**What this task involves**
For the records that follow, please set down exactly the lines between the one holding "none -> grey brick C2:C3 level 1" and the one holding "none -> red brick A6 level 1", inclusive, and only those.

**Data excerpts**
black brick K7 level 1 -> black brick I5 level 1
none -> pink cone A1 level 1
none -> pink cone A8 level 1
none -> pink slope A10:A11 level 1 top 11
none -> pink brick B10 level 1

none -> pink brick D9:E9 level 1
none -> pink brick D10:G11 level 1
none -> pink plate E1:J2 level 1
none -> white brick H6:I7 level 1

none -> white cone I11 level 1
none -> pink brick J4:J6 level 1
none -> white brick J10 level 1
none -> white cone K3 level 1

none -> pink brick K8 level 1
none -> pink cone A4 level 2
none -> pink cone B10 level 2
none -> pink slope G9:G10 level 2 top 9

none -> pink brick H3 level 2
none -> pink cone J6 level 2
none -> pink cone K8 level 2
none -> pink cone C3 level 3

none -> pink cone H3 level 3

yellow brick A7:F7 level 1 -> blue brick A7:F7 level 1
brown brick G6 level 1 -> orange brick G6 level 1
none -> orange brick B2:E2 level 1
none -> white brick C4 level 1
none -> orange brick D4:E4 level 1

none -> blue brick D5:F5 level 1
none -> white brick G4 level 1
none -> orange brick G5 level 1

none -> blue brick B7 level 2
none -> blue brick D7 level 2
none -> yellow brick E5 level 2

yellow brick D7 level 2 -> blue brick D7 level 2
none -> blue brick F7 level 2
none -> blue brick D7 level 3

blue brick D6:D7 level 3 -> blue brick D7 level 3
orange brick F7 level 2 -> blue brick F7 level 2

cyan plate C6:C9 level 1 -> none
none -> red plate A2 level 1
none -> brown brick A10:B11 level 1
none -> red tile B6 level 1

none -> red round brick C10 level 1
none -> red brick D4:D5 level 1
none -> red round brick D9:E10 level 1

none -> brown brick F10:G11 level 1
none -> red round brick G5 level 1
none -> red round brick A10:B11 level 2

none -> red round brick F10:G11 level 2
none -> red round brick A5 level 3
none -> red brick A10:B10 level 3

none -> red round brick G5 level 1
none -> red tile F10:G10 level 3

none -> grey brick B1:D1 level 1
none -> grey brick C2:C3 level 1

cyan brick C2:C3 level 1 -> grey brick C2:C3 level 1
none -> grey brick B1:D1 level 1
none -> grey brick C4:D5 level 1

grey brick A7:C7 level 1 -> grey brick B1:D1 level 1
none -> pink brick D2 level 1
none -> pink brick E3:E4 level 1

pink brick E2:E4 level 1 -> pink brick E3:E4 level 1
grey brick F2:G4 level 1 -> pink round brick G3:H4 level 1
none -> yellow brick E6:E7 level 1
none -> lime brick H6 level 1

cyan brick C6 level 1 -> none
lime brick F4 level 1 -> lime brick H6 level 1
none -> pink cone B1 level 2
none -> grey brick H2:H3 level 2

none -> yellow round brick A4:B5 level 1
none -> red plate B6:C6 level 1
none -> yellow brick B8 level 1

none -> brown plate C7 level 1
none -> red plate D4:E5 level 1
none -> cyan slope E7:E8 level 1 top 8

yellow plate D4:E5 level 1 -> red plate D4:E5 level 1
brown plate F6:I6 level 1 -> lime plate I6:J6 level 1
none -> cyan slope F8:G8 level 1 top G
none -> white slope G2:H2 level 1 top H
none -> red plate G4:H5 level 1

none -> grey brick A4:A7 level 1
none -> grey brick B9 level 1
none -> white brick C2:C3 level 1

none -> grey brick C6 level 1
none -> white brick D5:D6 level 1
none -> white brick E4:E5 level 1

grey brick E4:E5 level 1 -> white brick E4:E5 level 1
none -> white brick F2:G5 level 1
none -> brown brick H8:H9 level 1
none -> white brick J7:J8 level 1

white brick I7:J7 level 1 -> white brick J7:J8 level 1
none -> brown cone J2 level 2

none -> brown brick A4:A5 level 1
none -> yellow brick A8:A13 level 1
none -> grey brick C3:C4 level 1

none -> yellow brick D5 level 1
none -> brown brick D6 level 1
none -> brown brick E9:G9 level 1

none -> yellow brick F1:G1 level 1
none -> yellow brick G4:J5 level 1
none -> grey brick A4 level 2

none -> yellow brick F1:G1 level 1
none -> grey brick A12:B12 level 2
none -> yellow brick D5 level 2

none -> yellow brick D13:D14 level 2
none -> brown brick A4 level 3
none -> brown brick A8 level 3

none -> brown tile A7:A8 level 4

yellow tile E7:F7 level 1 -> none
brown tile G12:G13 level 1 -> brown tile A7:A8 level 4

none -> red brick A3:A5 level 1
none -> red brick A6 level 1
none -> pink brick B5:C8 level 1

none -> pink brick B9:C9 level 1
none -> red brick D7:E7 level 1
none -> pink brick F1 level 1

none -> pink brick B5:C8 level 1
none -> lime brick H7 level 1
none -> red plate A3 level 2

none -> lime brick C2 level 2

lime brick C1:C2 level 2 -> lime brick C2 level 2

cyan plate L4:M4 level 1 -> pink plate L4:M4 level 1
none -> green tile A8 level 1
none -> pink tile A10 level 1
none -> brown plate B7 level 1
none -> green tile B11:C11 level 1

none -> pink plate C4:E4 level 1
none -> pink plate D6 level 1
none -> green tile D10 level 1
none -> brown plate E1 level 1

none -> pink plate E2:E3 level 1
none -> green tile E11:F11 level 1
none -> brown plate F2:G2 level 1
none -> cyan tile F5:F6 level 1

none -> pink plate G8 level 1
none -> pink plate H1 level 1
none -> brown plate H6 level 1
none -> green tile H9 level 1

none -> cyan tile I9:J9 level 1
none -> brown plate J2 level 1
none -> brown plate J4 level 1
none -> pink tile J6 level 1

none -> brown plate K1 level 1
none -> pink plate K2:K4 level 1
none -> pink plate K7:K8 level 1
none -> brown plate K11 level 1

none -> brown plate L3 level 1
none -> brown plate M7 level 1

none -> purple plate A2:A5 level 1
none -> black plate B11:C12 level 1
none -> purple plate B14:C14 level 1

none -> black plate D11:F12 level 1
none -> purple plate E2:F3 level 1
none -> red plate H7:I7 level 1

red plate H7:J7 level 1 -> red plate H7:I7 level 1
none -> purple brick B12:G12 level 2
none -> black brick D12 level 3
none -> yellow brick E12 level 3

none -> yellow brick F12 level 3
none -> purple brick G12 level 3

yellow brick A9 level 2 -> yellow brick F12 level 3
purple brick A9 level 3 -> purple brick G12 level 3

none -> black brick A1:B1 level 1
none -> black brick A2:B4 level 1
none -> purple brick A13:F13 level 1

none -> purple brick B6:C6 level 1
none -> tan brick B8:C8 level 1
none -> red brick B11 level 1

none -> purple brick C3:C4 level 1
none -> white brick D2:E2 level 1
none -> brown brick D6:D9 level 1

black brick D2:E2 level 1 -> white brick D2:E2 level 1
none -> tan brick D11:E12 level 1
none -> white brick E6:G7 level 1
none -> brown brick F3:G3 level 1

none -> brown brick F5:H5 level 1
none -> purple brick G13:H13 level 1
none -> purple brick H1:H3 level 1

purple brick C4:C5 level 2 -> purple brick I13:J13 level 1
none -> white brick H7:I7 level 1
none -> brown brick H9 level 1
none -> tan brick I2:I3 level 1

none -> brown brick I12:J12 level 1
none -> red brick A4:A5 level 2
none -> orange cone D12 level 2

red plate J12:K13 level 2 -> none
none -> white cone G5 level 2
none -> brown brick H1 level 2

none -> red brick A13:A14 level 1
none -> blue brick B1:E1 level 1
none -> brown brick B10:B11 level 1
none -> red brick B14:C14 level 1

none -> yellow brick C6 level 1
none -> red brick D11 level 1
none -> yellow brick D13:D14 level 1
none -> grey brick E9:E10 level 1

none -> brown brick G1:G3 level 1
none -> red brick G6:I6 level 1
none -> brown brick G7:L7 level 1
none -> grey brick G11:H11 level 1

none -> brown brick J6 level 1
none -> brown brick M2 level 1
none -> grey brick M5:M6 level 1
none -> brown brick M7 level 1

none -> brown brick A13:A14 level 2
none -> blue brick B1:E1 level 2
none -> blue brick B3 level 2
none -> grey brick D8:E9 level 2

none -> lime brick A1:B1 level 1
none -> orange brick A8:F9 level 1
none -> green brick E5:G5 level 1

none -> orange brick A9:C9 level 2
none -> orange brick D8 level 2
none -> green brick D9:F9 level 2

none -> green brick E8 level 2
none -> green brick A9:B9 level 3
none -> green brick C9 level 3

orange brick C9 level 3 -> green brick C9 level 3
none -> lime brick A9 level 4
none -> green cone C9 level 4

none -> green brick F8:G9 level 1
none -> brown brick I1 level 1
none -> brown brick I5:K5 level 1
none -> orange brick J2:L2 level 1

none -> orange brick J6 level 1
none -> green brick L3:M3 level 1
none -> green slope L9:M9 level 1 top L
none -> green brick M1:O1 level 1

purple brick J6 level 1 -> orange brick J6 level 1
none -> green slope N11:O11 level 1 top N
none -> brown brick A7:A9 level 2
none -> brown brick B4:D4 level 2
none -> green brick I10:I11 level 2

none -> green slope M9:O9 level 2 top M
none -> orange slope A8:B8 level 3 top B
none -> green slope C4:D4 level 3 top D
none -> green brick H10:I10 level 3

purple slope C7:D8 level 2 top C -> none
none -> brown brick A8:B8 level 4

**Task answer**
none -> grey brick C2:C3 level 1

cyan brick C2:C3 level 1 -> grey brick C2:C3 level 1
none -> grey brick B1:D1 level 1
none -> grey brick C4:D5 level 1

grey brick A7:C7 level 1 -> grey brick B1:D1 level 1
none -> pink brick D2 level 1
none -> pink brick E3:E4 level 1

pink brick E2:E4 level 1 -> pink brick E3:E4 level 1
grey brick F2:G4 level 1 -> pink round brick G3:H4 level 1
none -> yellow brick E6:E7 level 1
none -> lime brick H6 level 1

cyan brick C6 level 1 -> none
lime brick F4 level 1 -> lime brick H6 level 1
none -> pink cone B1 level 2
none -> grey brick H2:H3 level 2

none -> yellow round brick A4:B5 level 1
none -> red plate B6:C6 level 1
none -> yellow brick B8 level 1

none -> brown plate C7 level 1
none -> red plate D4:E5 level 1
none -> cyan slope E7:E8 level 1 top 8

yellow plate D4:E5 level 1 -> red plate D4:E5 level 1
brown plate F6:I6 level 1 -> lime plate I6:J6 level 1
none -> cyan slope F8:G8 level 1 top G
none -> white slope G2:H2 level 1 top H
none -> red plate G4:H5 level 1

none -> grey brick A4:A7 level 1
none -> grey brick B9 level 1
none -> white brick C2:C3 level 1

none -> grey brick C6 level 1
none -> white brick D5:D6 level 1
none -> white brick E4:E5 level 1

grey brick E4:E5 level 1 -> white brick E4:E5 level 1
none -> white brick F2:G5 level 1
none -> brown brick H8:H9 level 1
none -> white brick J7:J8 level 1

white brick I7:J7 level 1 -> white brick J7:J8 level 1
none -> brown cone J2 level 2

none -> brown brick A4:A5 level 1
none -> yellow brick A8:A13 level 1
none -> grey brick C3:C4 level 1

none -> yellow brick D5 level 1
none -> brown brick D6 level 1
none -> brown brick E9:G9 level 1

none -> yellow brick F1:G1 level 1
none -> yellow brick G4:J5 level 1
none -> grey brick A4 level 2

none -> yellow brick F1:G1 level 1
none -> grey brick A12:B12 level 2
none -> yellow brick D5 level 2

none -> yellow brick D13:D14 level 2
none -> brown brick A4 level 3
none -> brown brick A8 level 3

none -> brown tile A7:A8 level 4

yellow tile E7:F7 level 1 -> none
brown tile G12:G13 level 1 -> brown tile A7:A8 level 4

none -> red brick A3:A5 level 1
none -> red brick A6 level 1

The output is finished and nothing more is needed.